── MATERIAL TO PROCESS

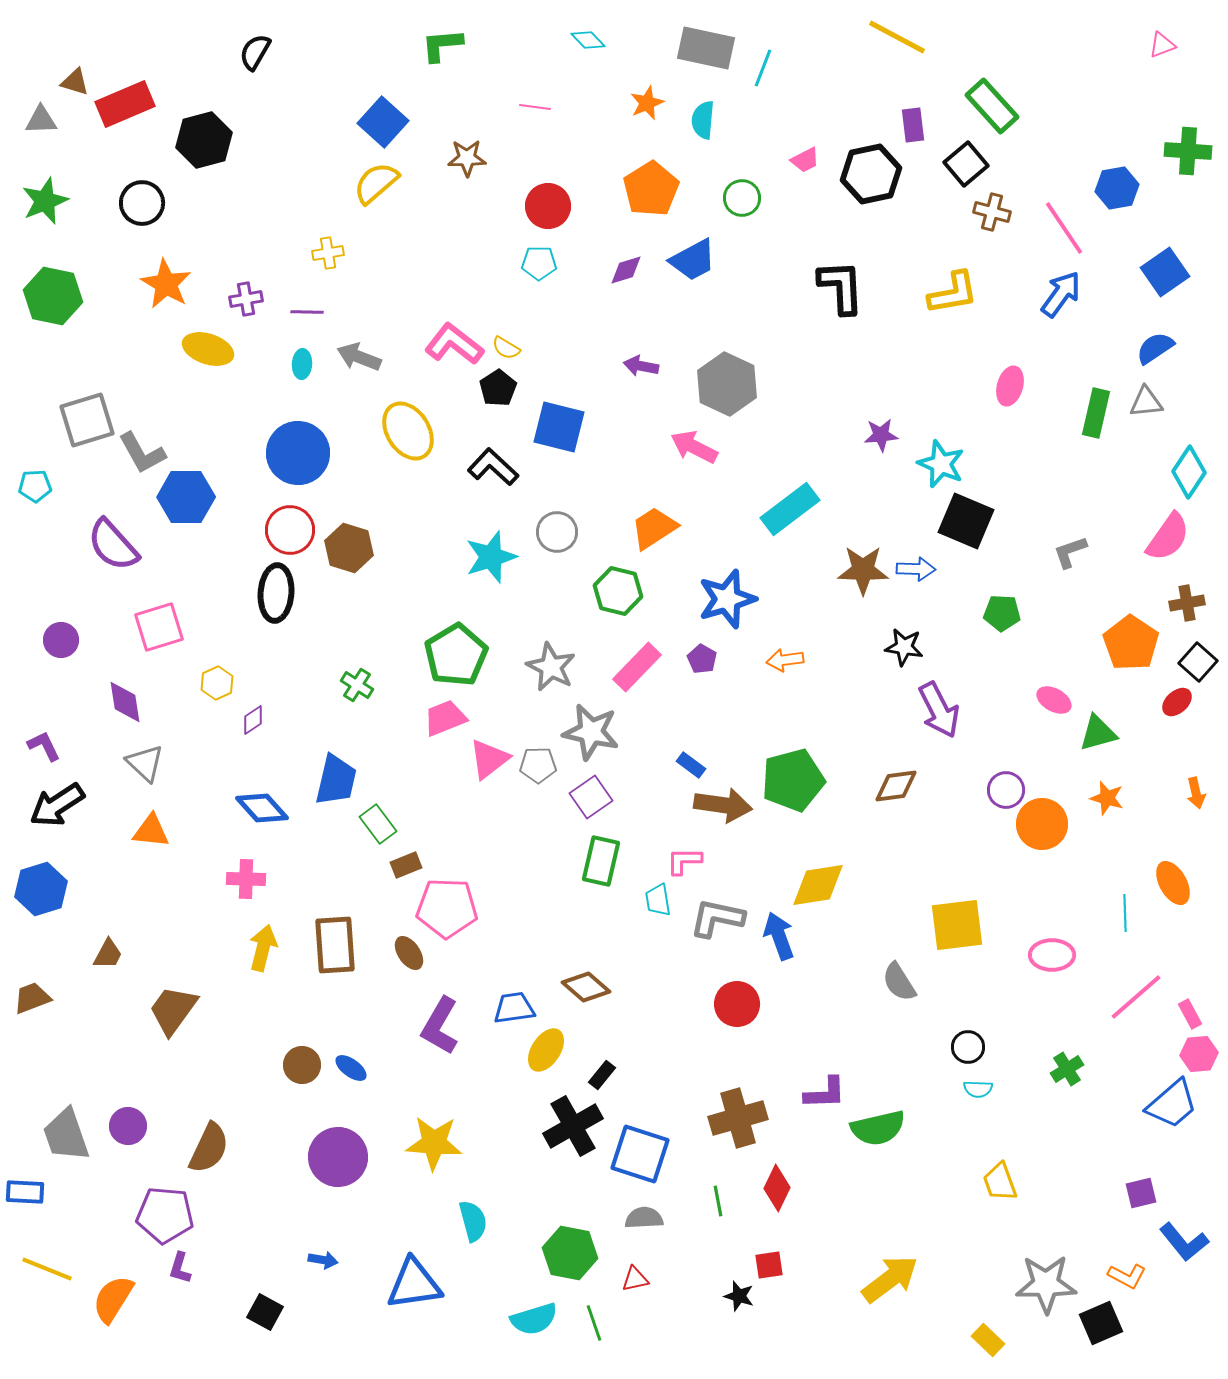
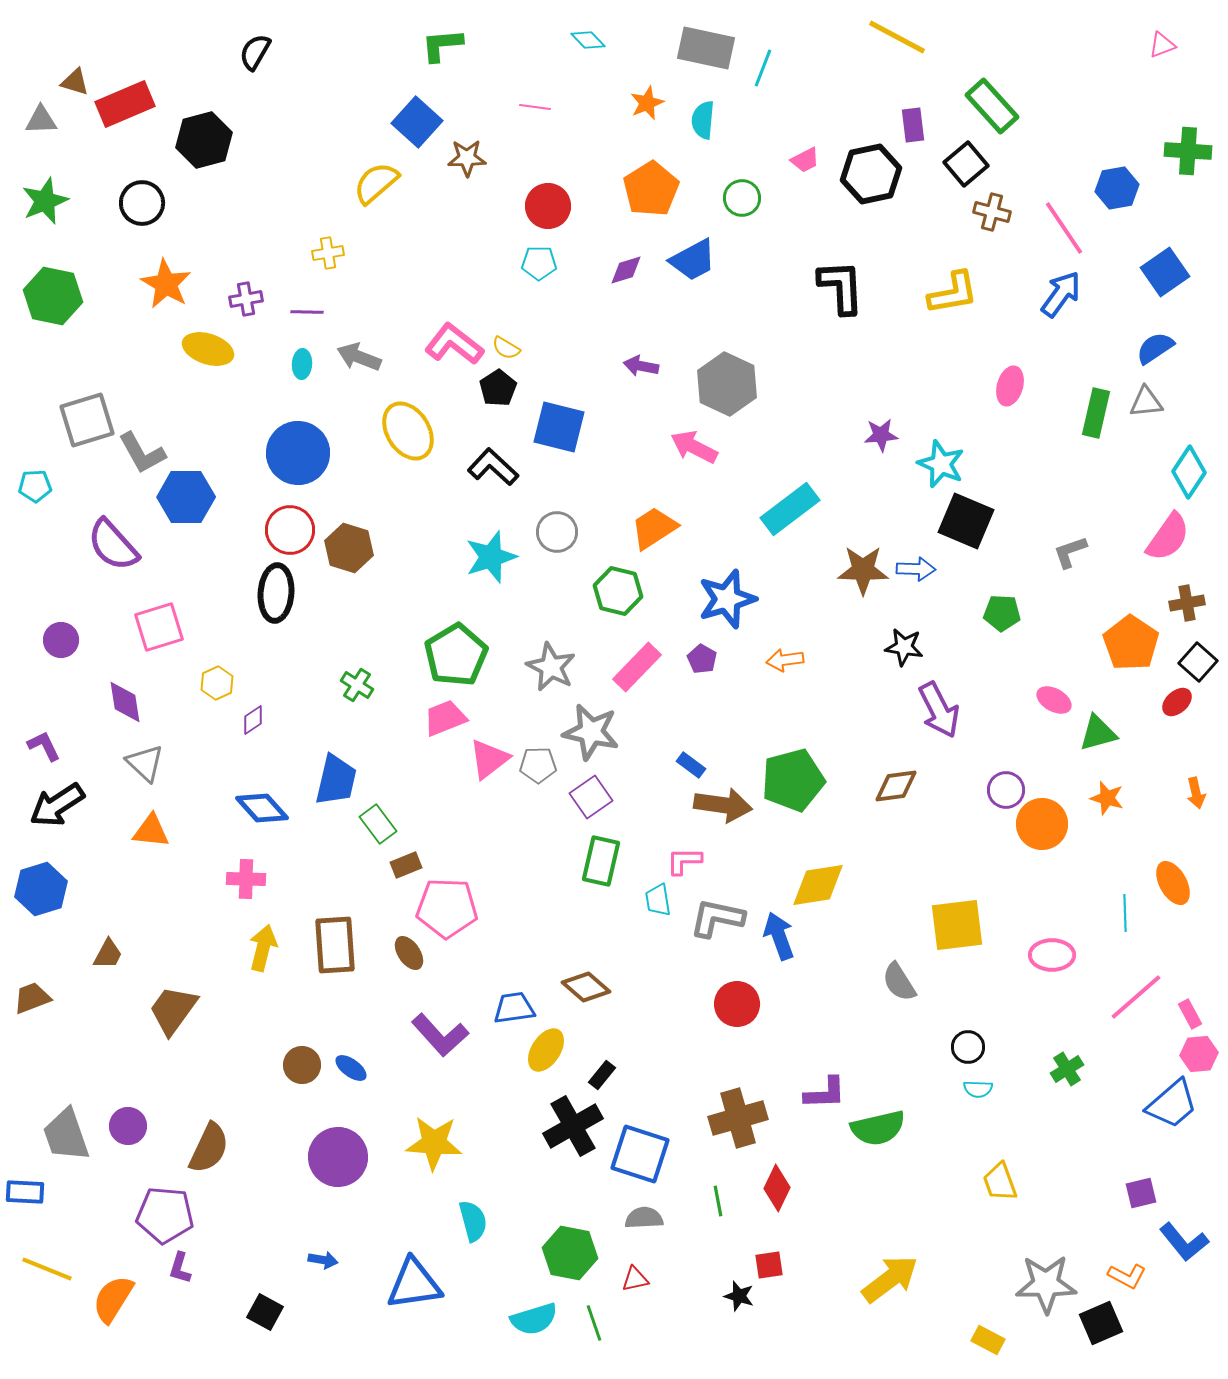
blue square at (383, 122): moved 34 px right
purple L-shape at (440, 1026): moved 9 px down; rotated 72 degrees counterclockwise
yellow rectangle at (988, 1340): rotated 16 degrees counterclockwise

────
── MATERIAL TO PROCESS

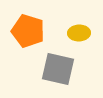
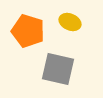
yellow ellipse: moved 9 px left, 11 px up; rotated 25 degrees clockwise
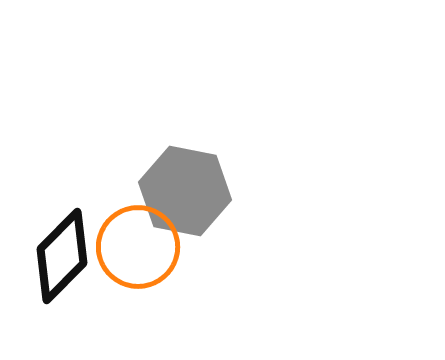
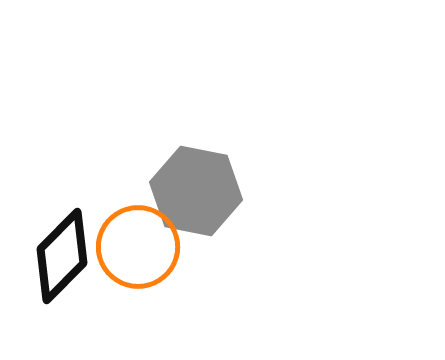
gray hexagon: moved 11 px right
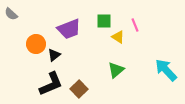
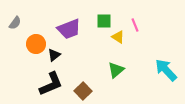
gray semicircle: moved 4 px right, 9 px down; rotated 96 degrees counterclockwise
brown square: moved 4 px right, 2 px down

────
── MATERIAL TO PROCESS

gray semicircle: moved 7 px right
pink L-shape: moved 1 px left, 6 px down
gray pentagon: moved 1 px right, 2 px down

────

- _YOUR GOAL_
Give back exactly the lines above starting at the line where "blue square at (383, 122): moved 34 px right" appears and ending at the line where "yellow rectangle at" appears, both included, with no other lines.

- _YOUR RESPONSE_
blue square at (383, 122): moved 34 px right
purple L-shape at (440, 1026): moved 9 px down; rotated 72 degrees counterclockwise
yellow rectangle at (988, 1340): rotated 16 degrees counterclockwise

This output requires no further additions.